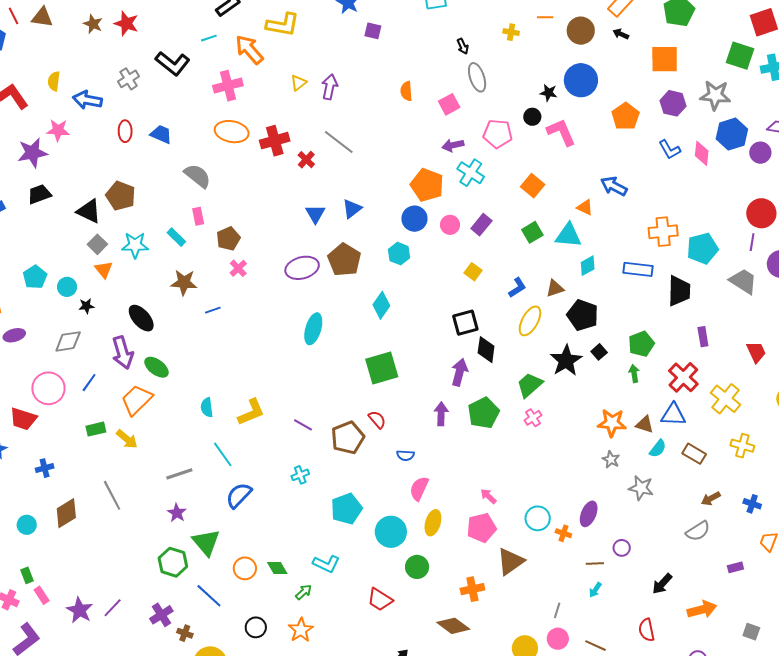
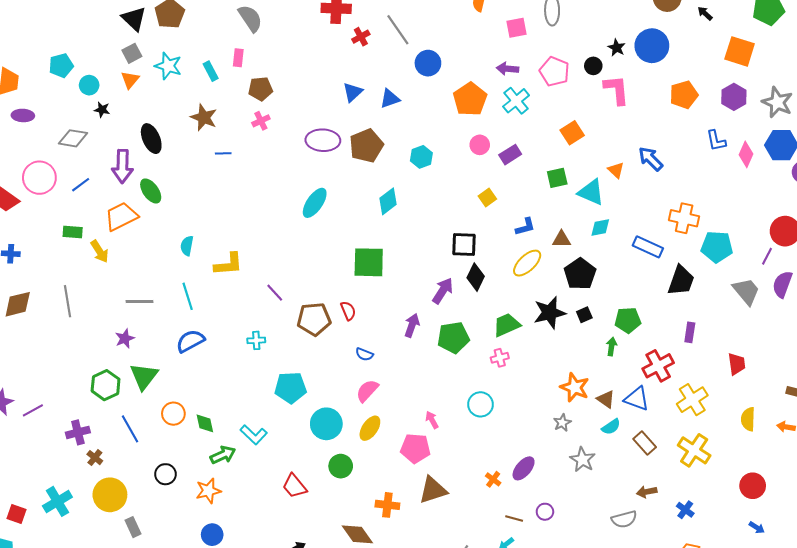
blue circle: (414, 219) -> (428, 63), moved
yellow cross: (742, 446) -> (694, 450), size x1.4
cyan circle: (538, 518) -> (481, 404), moved
green arrow: (304, 592) -> (223, 455), size x1.4

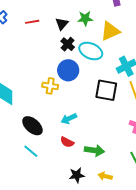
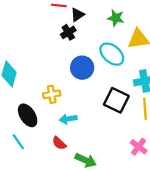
black triangle: (62, 24) -> (77, 15), moved
black cross: (68, 44) -> (68, 32), moved
yellow cross: (50, 86) -> (52, 94), moved, turned -35

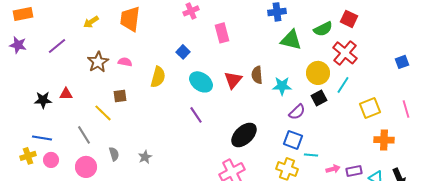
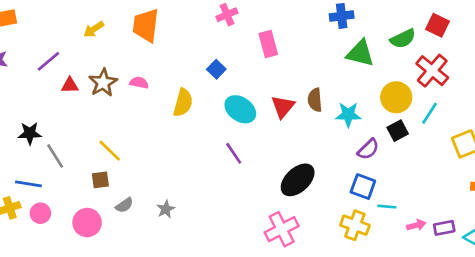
red triangle: (66, 94) -> (70, 85), moved
brown square: (120, 96) -> (100, 180), moved
gray line: (84, 135) -> (55, 156), moved
gray semicircle: (114, 154) -> (124, 205), turned 72

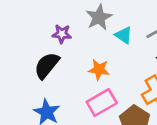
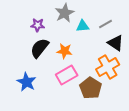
cyan triangle: (124, 35) -> (83, 26), turned -40
black semicircle: (47, 65) -> (40, 48), moved

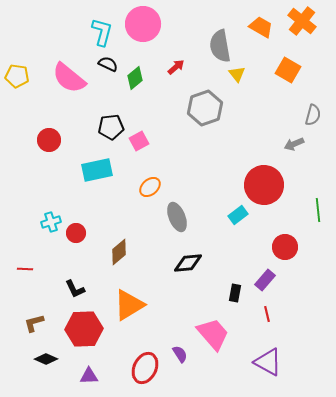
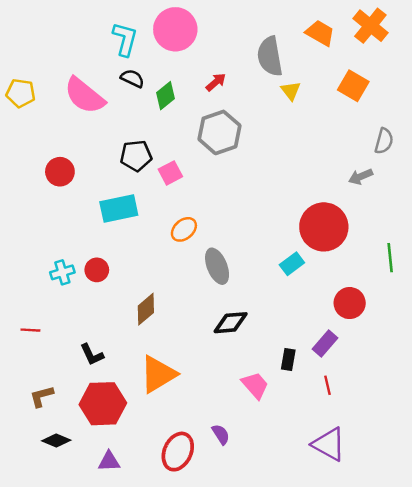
gray hexagon: (205, 108) -> (220, 132), moved
red circle: (76, 233) -> (97, 270), moved
pink trapezoid: (213, 334) -> (255, 385), moved, size x0.7

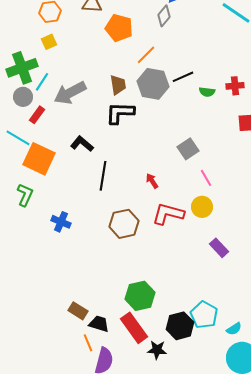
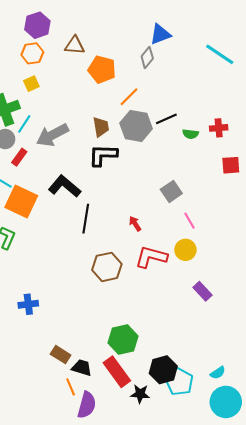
black L-shape: (82, 144) -> (65, 186), size x1.4
blue cross: (61, 222) -> (28, 304), moved, turned -30
cyan pentagon: (204, 315) -> (179, 382), moved

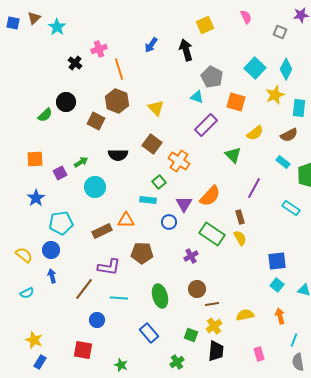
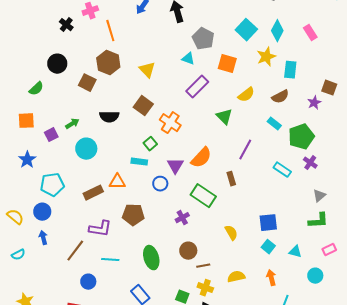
green semicircle: (45, 115) -> (36, 89), moved
yellow semicircle: (240, 238) -> (231, 233), moved
yellow cross: (214, 326) -> (205, 288), turned -35

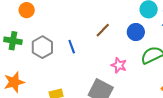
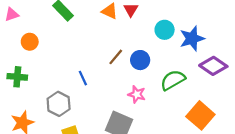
blue circle: (136, 32) -> (140, 60), moved
gray hexagon: (42, 47) -> (59, 104), moved

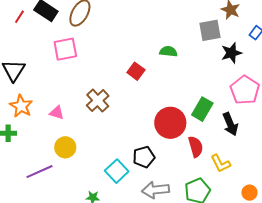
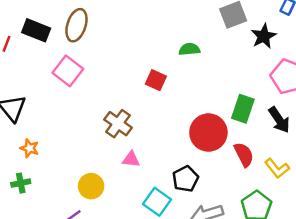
pink square: (65, 49) -> (68, 71), turned -30
orange star: (21, 106) -> (30, 148), size x0.7
pink triangle: (57, 113) -> (131, 159), moved

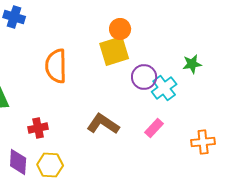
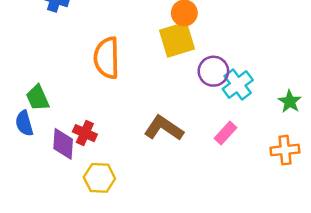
green star: (192, 64) -> (290, 102), moved, turned -30
red cross: (38, 128) -> (85, 133), turned 36
purple diamond: (18, 162) -> (63, 144), moved

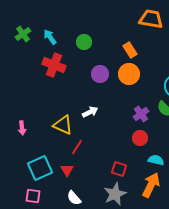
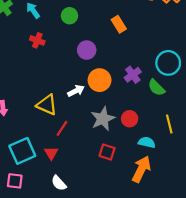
red cross: (54, 65) -> (37, 40), size x0.6
orange circle: (129, 74) -> (100, 80), moved
purple cross: (141, 114) -> (133, 75), moved
gray star: (115, 194) -> (103, 119), moved

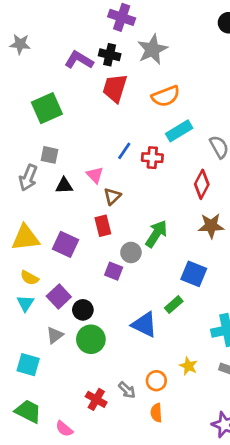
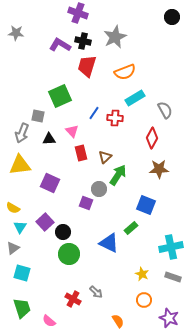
purple cross: (122, 17) -> (78, 13), moved
green square: (47, 108) -> (60, 96), moved
brown triangle: (112, 196) -> (105, 157), moved
red rectangle: (103, 226) -> (81, 153), moved
yellow triangle: (25, 238) -> (20, 165), moved
yellow semicircle: (29, 278) -> (13, 208), moved
gray triangle: (55, 335) -> (13, 248), moved
orange circle: (156, 381) -> (144, 300), moved
green trapezoid: (28, 411) -> (22, 308), turned 45
orange semicircle: (156, 413) -> (118, 321), moved, turned 152

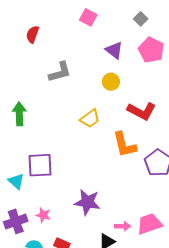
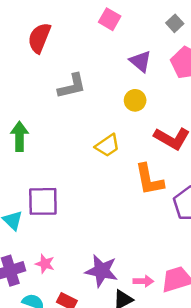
red semicircle: (32, 34) -> (39, 38), size x1.4
purple star: (87, 202) -> (102, 271), moved

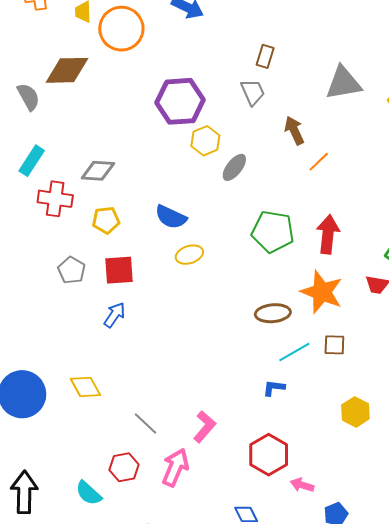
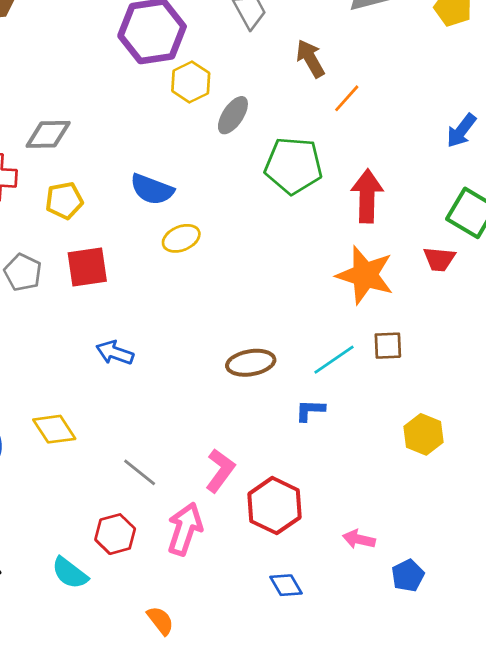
green pentagon: (273, 232) -> (293, 166), moved
brown ellipse: (273, 313) -> (251, 363), moved
blue arrow: (114, 315) -> (115, 353), moved, turned -100
red hexagon: (269, 455) -> (274, 506), moved

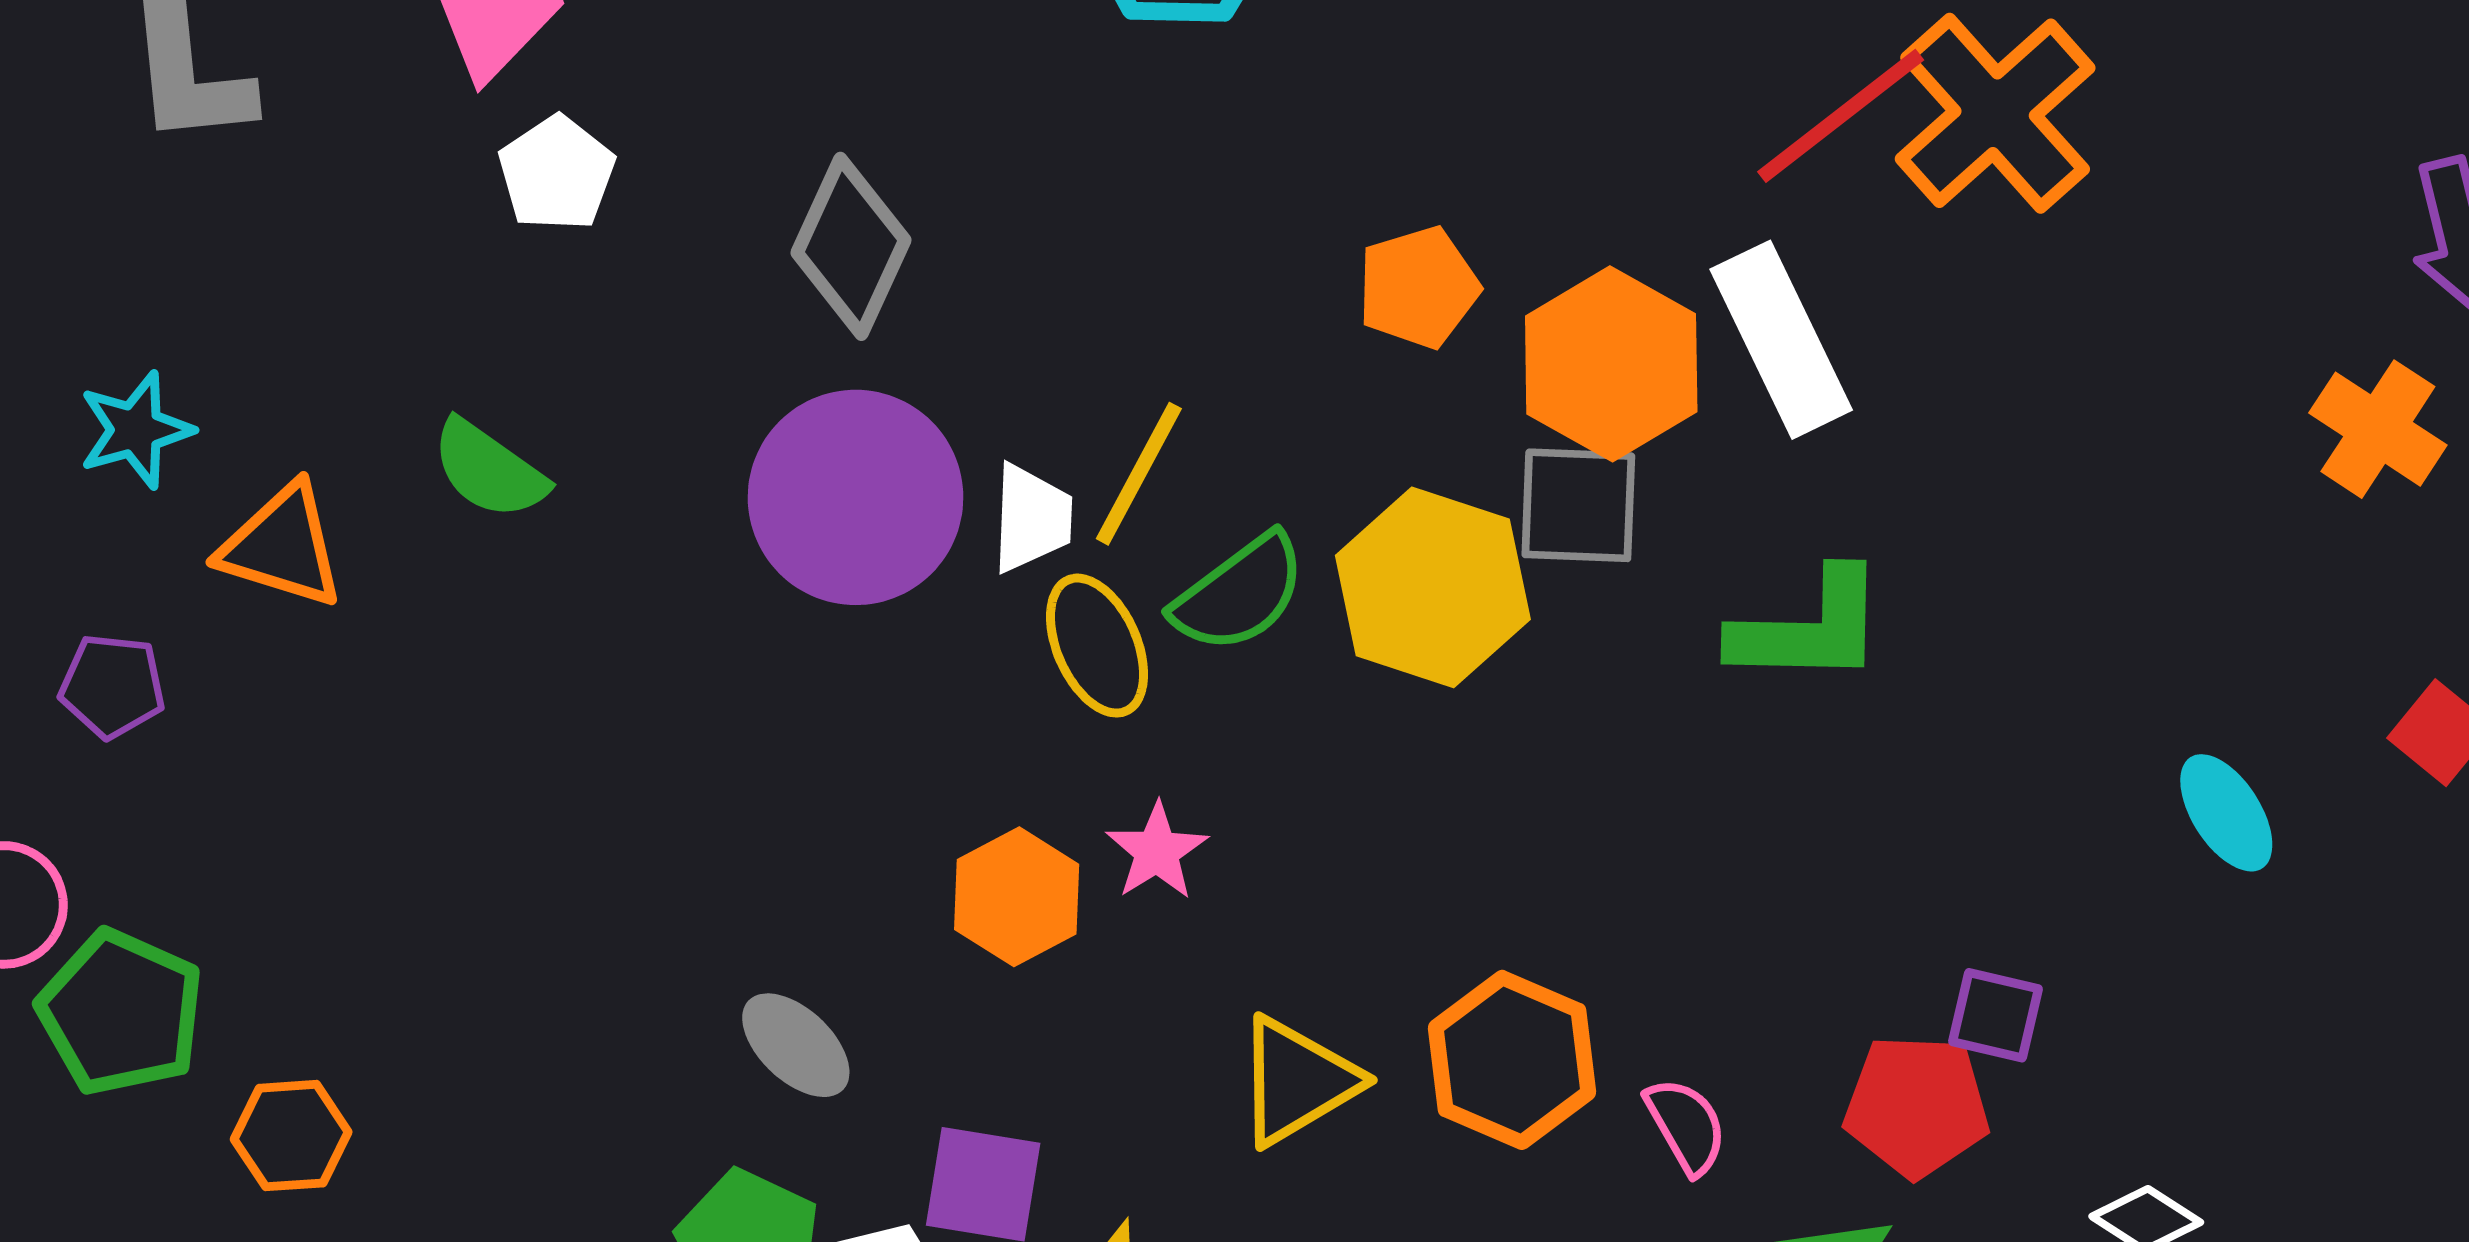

**TO DO**
Restate word for word every line from the one with "purple cross: (141, 114) -> (133, 75), moved" up to and including the one with "orange semicircle: (156, 413)" in the records above, minus the pictures.

**TASK SOLUTION**
purple cross: (141, 114) -> (133, 75), moved
gray star: (115, 194) -> (103, 119), moved

purple cross: (122, 17) -> (78, 13), moved
green square: (47, 108) -> (60, 96), moved
brown triangle: (112, 196) -> (105, 157), moved
red rectangle: (103, 226) -> (81, 153), moved
yellow triangle: (25, 238) -> (20, 165), moved
yellow semicircle: (29, 278) -> (13, 208), moved
gray triangle: (55, 335) -> (13, 248), moved
orange circle: (156, 381) -> (144, 300), moved
green trapezoid: (28, 411) -> (22, 308), turned 45
orange semicircle: (156, 413) -> (118, 321), moved, turned 152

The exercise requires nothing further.